--- START ---

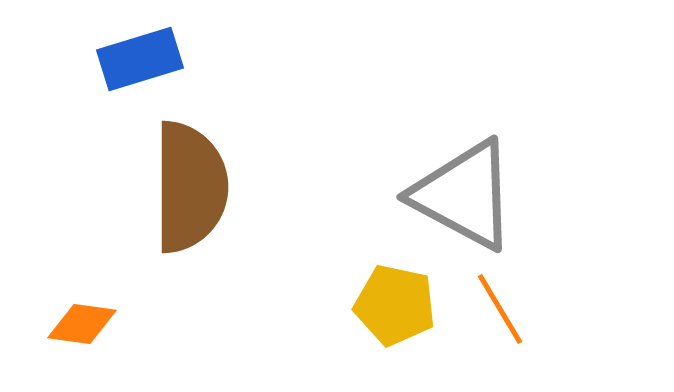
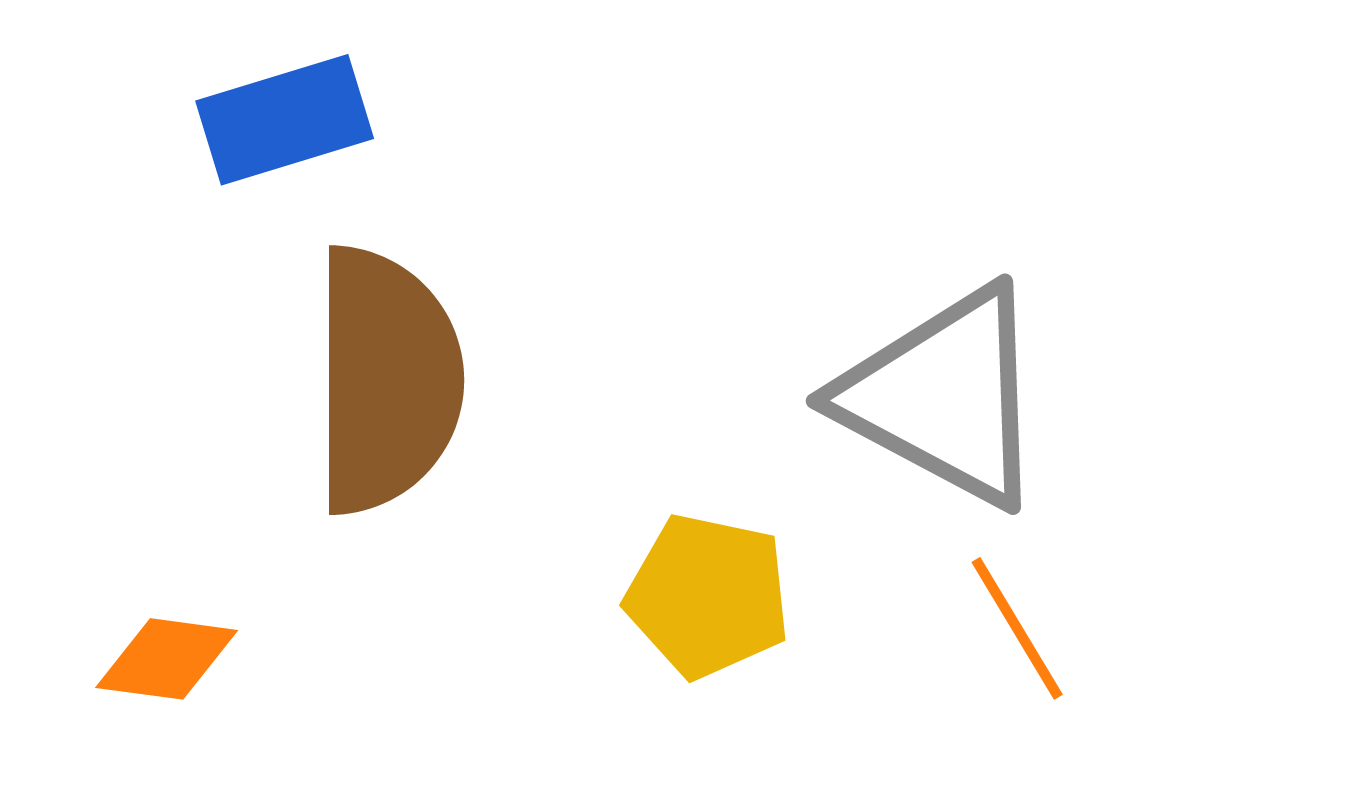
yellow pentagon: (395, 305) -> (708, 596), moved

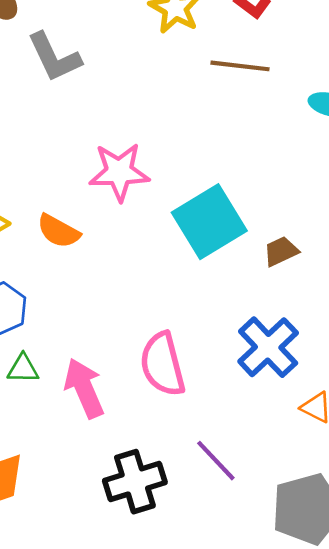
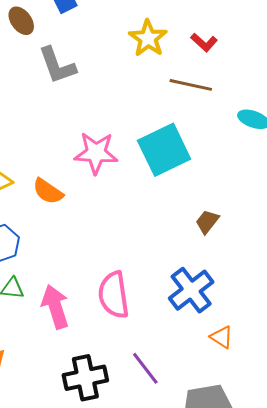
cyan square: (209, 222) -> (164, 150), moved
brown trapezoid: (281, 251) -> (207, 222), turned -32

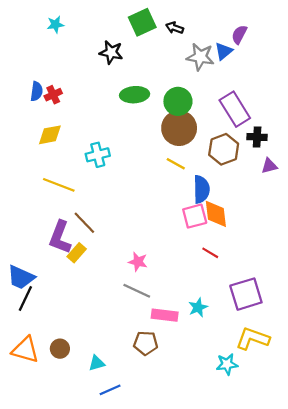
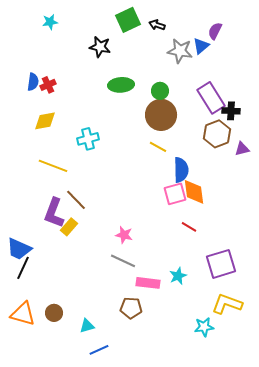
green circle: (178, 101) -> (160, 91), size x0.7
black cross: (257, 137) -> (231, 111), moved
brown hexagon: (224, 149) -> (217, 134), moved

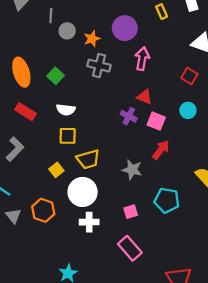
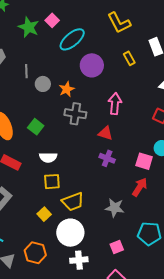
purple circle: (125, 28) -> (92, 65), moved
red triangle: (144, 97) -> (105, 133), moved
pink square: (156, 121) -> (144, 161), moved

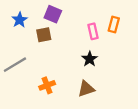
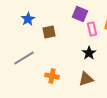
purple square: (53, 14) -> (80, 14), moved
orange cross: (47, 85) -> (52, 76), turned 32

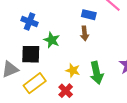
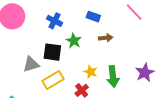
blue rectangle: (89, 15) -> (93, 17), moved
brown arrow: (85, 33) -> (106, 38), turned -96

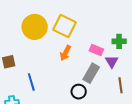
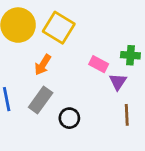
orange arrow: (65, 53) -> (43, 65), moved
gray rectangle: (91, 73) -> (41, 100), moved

--- END ---

# PROBLEM REQUIREMENTS
All that is needed is an exact copy of the lines from the line with "purple square: (53, 14) -> (80, 14), moved" through the end of the listing, both ends included, with no pictures.

# ANSWER TO THIS TASK
purple square: (53, 14) -> (80, 14), moved
orange cross: (47, 85) -> (52, 76), turned 32

blue rectangle: (89, 15) -> (93, 17), moved
brown arrow: (85, 33) -> (106, 38), turned -96

orange arrow: (65, 53) -> (43, 65), moved
gray rectangle: (91, 73) -> (41, 100), moved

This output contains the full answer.